→ EXERCISE PROMPT
Only one portion of the data is to be written out: from the line bearing "green square: (472, 151) -> (779, 322), moved" through the line bearing "cyan trapezoid: (567, 592)". Write it exactly as it appears.

→ Dataset entries
##########
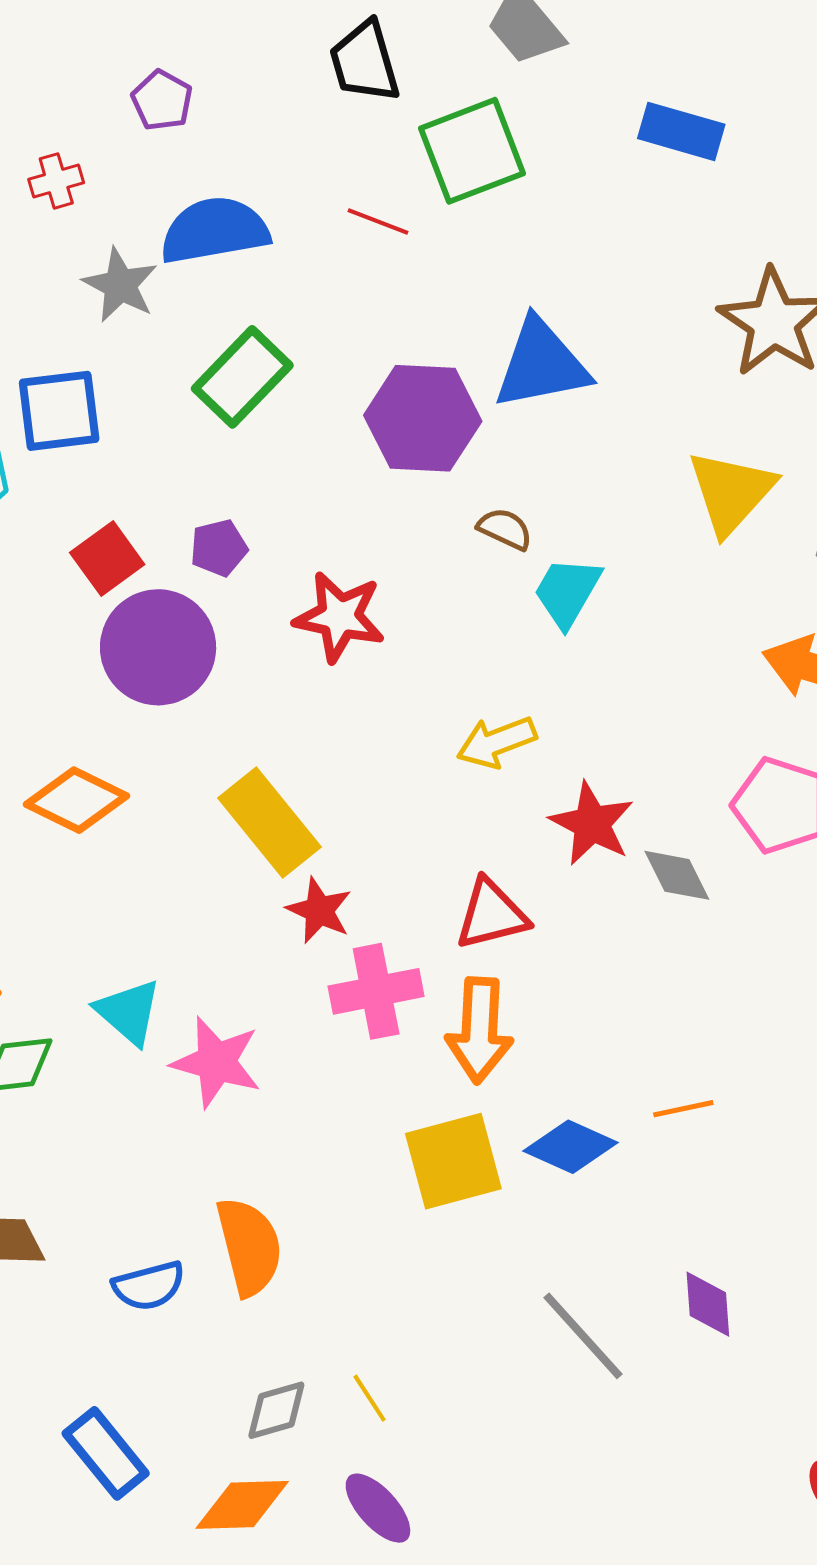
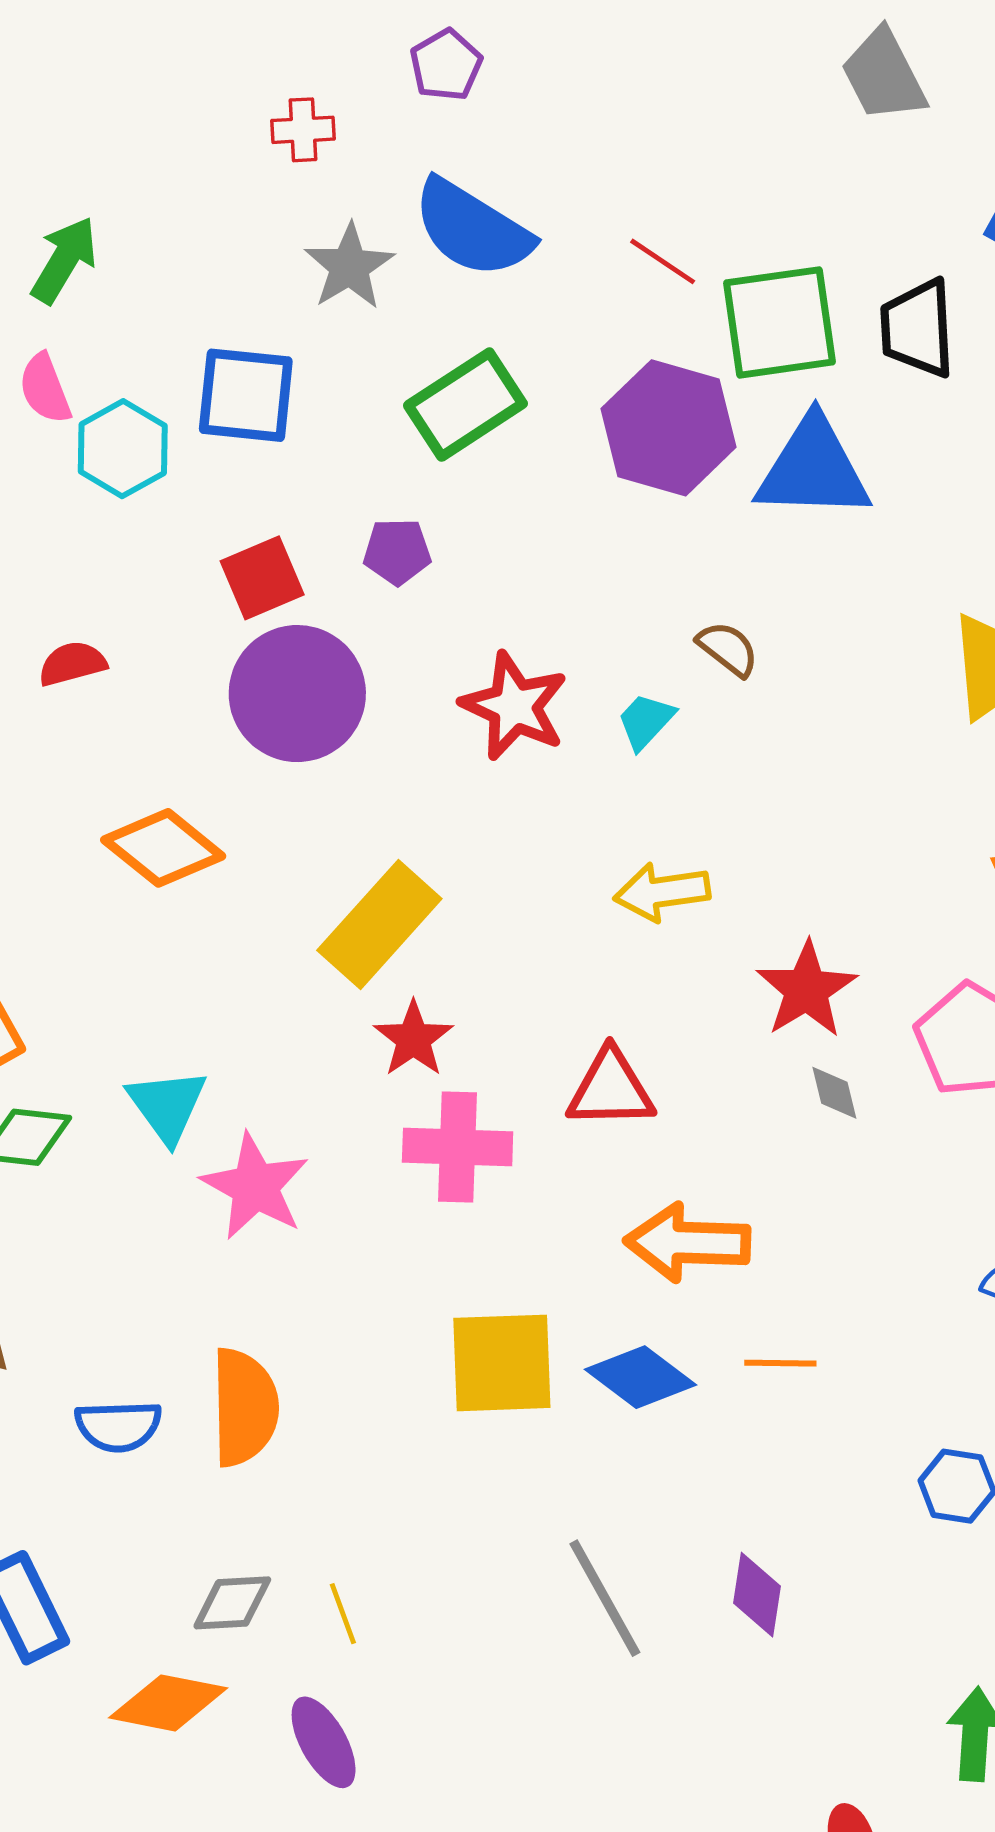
black trapezoid: (365, 62) -> (918, 328), moved
green square: (472, 151) -> (779, 322), moved
blue semicircle: (215, 230) -> (472, 229), turned -151
purple hexagon: (423, 418) -> (669, 428), moved
purple pentagon: (219, 548) -> (397, 552), moved
cyan trapezoid: (567, 592) -> (646, 721), moved, size x0.7
yellow rectangle: (269, 822) -> (379, 925), turned 68
red star: (592, 824) -> (806, 990), moved
gray diamond: (677, 875) -> (834, 1093), size x0.7
orange arrow: (479, 1030) -> (688, 1243), moved, turned 76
##########
→ TASK SOLUTION
green square: (472, 151) -> (779, 322), moved
blue semicircle: (215, 230) -> (472, 229), turned -151
purple hexagon: (423, 418) -> (669, 428), moved
purple pentagon: (219, 548) -> (397, 552), moved
cyan trapezoid: (567, 592) -> (646, 721), moved, size x0.7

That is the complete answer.